Could you write out exactly, and only, the lines from the one containing "red pyramid: 1 -> 2" through the last line of the data, leaving out all pictures?

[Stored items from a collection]
++++++++++++++++++++

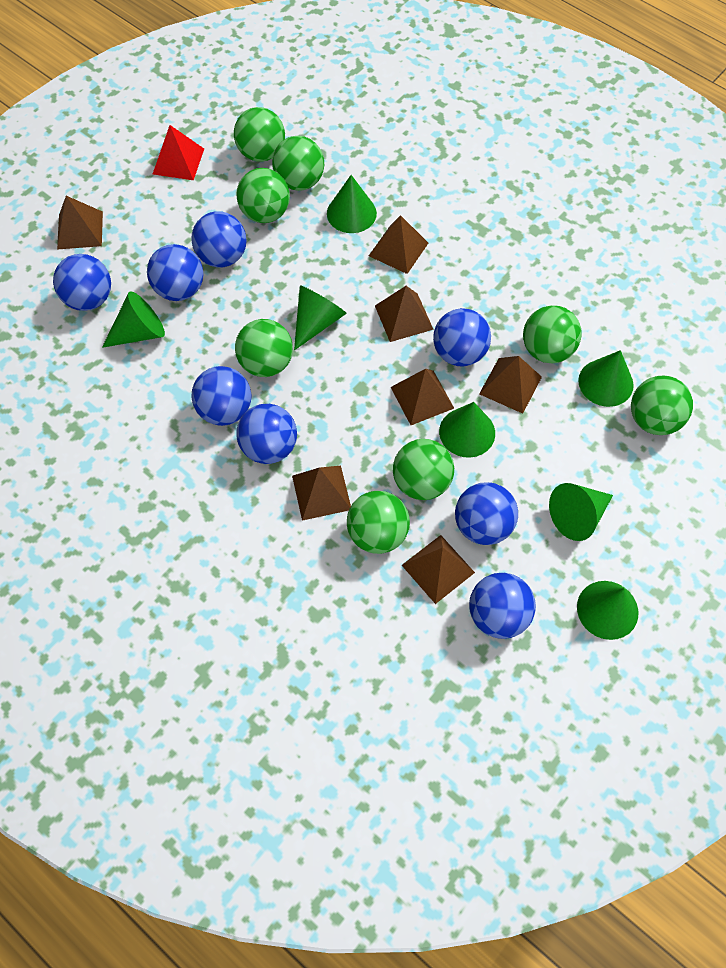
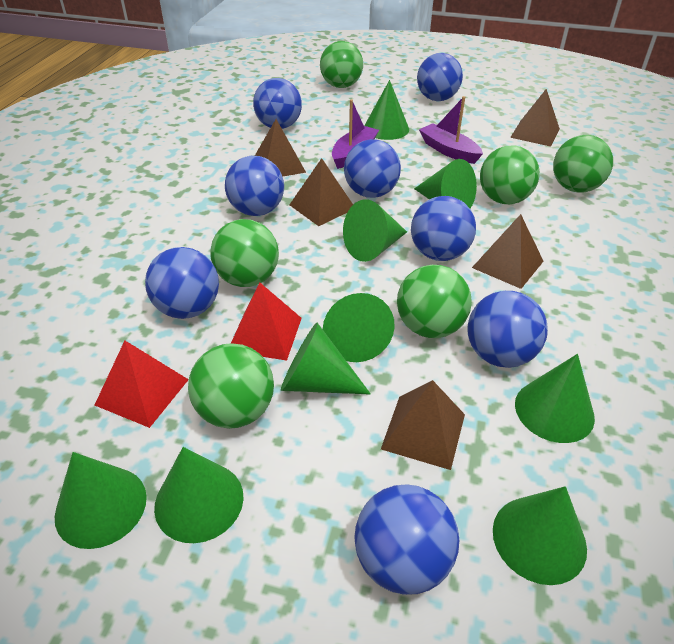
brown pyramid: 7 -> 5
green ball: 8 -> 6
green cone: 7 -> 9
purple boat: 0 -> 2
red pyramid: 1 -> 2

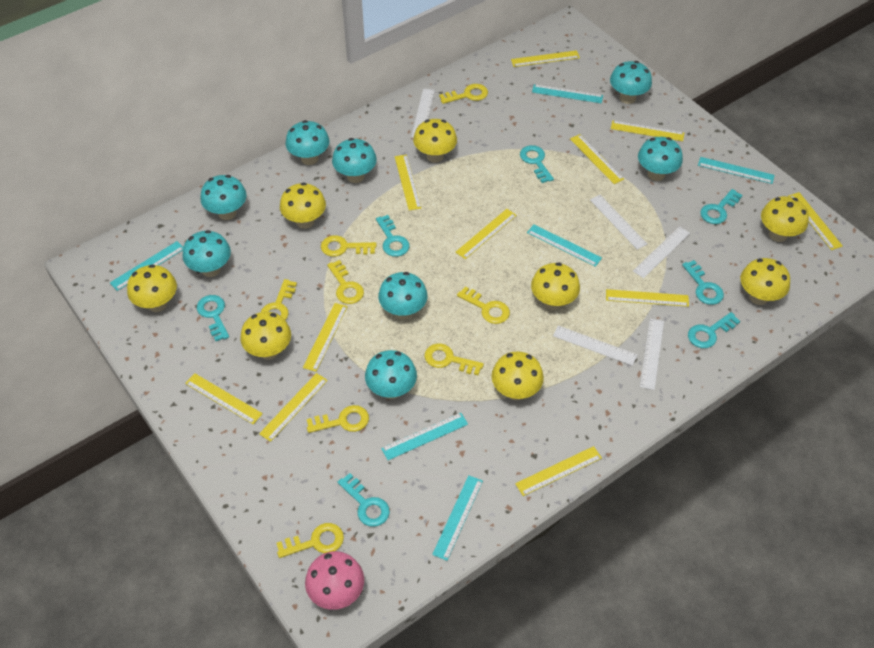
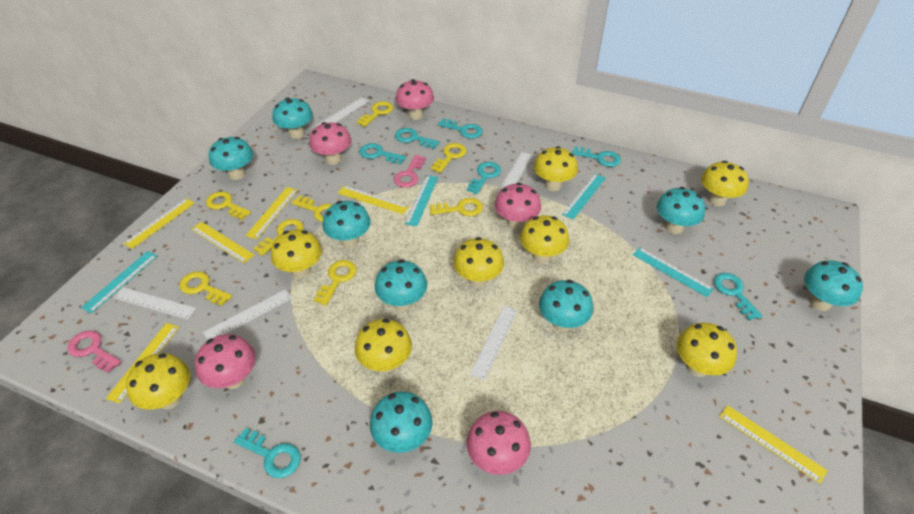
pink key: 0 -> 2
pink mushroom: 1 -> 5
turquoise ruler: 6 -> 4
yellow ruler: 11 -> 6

++++++++++++++++++++

**Your solution**
red pyramid: 1 -> 2

pink key: 0 -> 2
pink mushroom: 1 -> 5
turquoise ruler: 6 -> 4
yellow ruler: 11 -> 6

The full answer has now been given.